### ACTION ITEM
Copy exactly the lines of the records below, and only those lines, beginning with the line that contains "R11: 1.8k (N12, VS) -> 1.8k (GND, N12)" and ending with the line that contains "D3: LED orange".

*** EXTRACTED RECORDS ***

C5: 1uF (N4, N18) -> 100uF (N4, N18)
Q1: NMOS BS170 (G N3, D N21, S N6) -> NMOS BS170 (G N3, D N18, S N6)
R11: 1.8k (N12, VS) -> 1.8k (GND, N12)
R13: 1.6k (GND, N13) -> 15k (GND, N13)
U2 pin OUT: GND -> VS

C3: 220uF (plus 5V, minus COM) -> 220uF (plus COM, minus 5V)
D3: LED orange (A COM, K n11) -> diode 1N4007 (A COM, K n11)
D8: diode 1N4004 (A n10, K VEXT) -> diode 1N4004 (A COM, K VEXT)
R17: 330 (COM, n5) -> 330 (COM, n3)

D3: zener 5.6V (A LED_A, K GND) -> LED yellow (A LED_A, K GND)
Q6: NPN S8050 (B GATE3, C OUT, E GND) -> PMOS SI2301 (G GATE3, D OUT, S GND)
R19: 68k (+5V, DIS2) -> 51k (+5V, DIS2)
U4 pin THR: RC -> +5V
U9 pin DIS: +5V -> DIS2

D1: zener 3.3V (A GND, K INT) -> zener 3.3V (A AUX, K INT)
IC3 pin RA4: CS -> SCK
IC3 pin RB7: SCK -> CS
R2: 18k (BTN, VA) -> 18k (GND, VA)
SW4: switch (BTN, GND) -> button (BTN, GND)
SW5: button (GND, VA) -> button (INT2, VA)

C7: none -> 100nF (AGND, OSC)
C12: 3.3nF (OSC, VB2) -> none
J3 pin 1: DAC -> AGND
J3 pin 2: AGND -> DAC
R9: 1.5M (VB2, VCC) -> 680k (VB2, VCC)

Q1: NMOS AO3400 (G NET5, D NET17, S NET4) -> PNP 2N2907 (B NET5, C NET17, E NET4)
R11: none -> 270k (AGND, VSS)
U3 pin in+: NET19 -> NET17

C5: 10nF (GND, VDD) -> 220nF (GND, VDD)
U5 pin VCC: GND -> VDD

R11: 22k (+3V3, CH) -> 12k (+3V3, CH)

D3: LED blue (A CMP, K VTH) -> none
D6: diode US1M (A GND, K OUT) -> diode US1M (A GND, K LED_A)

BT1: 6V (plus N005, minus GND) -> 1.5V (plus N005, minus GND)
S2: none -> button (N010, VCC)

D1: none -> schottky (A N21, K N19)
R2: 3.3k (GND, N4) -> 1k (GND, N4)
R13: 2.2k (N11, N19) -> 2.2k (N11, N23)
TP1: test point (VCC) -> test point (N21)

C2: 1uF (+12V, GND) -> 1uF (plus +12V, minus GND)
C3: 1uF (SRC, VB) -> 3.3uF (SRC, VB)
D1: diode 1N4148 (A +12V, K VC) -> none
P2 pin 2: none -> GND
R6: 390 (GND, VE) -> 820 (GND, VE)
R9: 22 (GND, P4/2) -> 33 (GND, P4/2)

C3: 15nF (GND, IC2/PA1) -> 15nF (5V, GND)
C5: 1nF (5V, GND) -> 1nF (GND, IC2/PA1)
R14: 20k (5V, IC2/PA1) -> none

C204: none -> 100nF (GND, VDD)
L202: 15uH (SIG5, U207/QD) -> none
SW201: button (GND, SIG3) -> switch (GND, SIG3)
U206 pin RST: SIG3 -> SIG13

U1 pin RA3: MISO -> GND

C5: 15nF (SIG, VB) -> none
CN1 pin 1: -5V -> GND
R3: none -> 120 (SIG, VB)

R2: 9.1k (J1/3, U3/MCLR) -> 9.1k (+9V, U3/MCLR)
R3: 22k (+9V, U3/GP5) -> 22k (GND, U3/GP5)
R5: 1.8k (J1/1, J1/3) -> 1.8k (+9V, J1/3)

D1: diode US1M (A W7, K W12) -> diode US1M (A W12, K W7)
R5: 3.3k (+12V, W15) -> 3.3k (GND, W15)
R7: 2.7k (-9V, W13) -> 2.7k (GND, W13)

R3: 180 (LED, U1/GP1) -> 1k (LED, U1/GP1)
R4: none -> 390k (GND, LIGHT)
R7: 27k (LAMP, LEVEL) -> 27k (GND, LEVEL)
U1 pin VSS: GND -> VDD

*** End of EXTRACTED RECORDS ***

### ANSWER AREA
R11: 1.8k (N12, VS) -> 1.8k (GND, N12)
R13: 1.6k (GND, N13) -> 15k (GND, N13)
U2 pin OUT: GND -> VS

C3: 220uF (plus 5V, minus COM) -> 220uF (plus COM, minus 5V)
D3: LED orange (A COM, K n11) -> diode 1N4007 (A COM, K n11)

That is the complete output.